■ **What you need to do**:
Output exactly the lines below, starting with the line that has "SONAR pin ECHO: GP18 -> GP5" and going on through the line that has "HALL pin OUT: 5 -> 6", both included, and no other lines.

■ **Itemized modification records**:
▬▬▬

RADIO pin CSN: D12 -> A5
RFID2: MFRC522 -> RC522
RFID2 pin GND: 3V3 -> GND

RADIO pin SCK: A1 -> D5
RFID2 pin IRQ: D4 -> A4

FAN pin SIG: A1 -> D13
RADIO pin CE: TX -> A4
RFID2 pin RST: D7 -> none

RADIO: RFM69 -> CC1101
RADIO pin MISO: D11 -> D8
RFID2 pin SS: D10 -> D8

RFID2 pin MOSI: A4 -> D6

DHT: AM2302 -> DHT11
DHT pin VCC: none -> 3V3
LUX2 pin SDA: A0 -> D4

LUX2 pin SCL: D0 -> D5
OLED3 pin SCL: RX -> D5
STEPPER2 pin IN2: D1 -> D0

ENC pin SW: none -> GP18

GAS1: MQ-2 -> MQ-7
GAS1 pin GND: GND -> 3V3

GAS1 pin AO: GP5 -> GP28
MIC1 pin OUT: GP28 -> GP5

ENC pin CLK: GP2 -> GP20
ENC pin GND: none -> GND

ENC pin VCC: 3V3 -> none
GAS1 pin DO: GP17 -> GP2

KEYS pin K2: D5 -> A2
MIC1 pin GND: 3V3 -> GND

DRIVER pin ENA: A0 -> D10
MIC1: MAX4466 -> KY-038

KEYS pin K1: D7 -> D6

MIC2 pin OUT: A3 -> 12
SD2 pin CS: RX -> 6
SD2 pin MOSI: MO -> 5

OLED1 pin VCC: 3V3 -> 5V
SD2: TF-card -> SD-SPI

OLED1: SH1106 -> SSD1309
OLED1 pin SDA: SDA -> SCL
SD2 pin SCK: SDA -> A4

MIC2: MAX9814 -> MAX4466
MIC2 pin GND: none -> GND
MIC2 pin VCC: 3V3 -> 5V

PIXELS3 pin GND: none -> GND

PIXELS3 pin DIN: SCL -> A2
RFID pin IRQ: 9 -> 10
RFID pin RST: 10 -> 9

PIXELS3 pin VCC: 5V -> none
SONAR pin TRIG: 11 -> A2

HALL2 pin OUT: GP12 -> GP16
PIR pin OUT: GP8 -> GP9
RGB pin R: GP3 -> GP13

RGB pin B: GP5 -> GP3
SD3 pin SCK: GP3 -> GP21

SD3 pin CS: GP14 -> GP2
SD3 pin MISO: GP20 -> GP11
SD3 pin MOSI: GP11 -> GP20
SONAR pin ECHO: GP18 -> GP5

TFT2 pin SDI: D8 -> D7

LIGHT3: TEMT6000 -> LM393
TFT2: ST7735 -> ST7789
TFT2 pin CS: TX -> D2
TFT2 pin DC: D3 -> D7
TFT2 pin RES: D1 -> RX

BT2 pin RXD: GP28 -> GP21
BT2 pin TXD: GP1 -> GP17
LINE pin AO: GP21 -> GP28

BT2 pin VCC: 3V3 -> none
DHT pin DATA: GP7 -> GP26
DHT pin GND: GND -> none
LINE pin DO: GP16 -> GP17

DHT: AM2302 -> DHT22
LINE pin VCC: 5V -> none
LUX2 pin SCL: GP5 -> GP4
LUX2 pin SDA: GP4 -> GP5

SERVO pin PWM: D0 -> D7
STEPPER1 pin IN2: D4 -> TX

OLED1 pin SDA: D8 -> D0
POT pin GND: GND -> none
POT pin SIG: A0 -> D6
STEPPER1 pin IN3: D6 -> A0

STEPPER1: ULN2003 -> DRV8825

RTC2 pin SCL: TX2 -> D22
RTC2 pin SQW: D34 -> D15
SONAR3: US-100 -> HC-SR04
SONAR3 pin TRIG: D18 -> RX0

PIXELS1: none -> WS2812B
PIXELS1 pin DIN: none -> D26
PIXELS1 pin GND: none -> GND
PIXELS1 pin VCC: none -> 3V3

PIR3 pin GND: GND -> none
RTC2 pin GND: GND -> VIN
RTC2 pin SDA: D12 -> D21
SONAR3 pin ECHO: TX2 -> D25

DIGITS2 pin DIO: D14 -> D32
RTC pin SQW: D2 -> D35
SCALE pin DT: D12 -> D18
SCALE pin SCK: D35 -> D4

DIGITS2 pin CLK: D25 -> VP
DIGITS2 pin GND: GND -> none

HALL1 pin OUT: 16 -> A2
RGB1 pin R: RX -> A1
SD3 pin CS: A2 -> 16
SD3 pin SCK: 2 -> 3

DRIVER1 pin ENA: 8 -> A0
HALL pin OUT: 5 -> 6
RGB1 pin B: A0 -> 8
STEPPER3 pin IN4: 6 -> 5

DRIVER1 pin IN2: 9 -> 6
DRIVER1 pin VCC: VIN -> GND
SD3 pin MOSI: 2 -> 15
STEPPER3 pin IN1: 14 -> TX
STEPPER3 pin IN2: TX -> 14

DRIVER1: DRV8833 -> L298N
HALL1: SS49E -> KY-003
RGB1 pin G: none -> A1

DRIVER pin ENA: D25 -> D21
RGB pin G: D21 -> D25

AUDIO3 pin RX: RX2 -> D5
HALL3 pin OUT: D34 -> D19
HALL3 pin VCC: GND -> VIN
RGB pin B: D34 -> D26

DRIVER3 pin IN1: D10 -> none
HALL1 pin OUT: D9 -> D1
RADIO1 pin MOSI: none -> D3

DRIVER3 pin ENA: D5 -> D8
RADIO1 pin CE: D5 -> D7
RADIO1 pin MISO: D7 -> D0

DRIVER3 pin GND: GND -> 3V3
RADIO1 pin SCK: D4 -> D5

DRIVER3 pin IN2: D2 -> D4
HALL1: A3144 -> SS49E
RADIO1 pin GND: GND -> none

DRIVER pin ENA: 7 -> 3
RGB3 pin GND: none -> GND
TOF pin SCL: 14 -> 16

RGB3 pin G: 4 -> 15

▬▬▬

■ **Answer to the exercise**:
SONAR pin ECHO: GP18 -> GP5

TFT2 pin SDI: D8 -> D7

LIGHT3: TEMT6000 -> LM393
TFT2: ST7735 -> ST7789
TFT2 pin CS: TX -> D2
TFT2 pin DC: D3 -> D7
TFT2 pin RES: D1 -> RX

BT2 pin RXD: GP28 -> GP21
BT2 pin TXD: GP1 -> GP17
LINE pin AO: GP21 -> GP28

BT2 pin VCC: 3V3 -> none
DHT pin DATA: GP7 -> GP26
DHT pin GND: GND -> none
LINE pin DO: GP16 -> GP17

DHT: AM2302 -> DHT22
LINE pin VCC: 5V -> none
LUX2 pin SCL: GP5 -> GP4
LUX2 pin SDA: GP4 -> GP5

SERVO pin PWM: D0 -> D7
STEPPER1 pin IN2: D4 -> TX

OLED1 pin SDA: D8 -> D0
POT pin GND: GND -> none
POT pin SIG: A0 -> D6
STEPPER1 pin IN3: D6 -> A0

STEPPER1: ULN2003 -> DRV8825

RTC2 pin SCL: TX2 -> D22
RTC2 pin SQW: D34 -> D15
SONAR3: US-100 -> HC-SR04
SONAR3 pin TRIG: D18 -> RX0

PIXELS1: none -> WS2812B
PIXELS1 pin DIN: none -> D26
PIXELS1 pin GND: none -> GND
PIXELS1 pin VCC: none -> 3V3

PIR3 pin GND: GND -> none
RTC2 pin GND: GND -> VIN
RTC2 pin SDA: D12 -> D21
SONAR3 pin ECHO: TX2 -> D25

DIGITS2 pin DIO: D14 -> D32
RTC pin SQW: D2 -> D35
SCALE pin DT: D12 -> D18
SCALE pin SCK: D35 -> D4

DIGITS2 pin CLK: D25 -> VP
DIGITS2 pin GND: GND -> none

HALL1 pin OUT: 16 -> A2
RGB1 pin R: RX -> A1
SD3 pin CS: A2 -> 16
SD3 pin SCK: 2 -> 3

DRIVER1 pin ENA: 8 -> A0
HALL pin OUT: 5 -> 6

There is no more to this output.